_Task objective:_
Please give the number of lines in the material below that contain "moved", without further comment.

_Source records:_
++++++++++

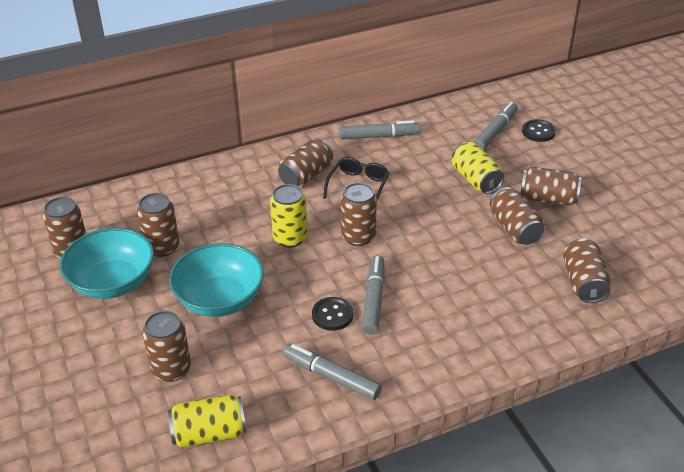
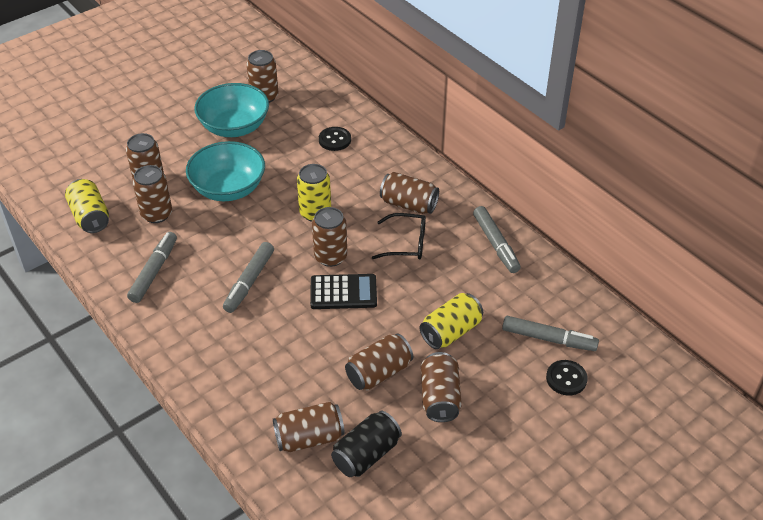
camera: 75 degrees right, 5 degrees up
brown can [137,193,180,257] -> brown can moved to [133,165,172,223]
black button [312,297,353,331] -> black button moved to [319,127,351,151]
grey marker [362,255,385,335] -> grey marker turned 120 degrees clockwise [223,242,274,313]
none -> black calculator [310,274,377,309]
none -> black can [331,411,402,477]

++++++++++

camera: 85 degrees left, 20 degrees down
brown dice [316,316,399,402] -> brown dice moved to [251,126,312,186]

++++++++++

_The answer:_
3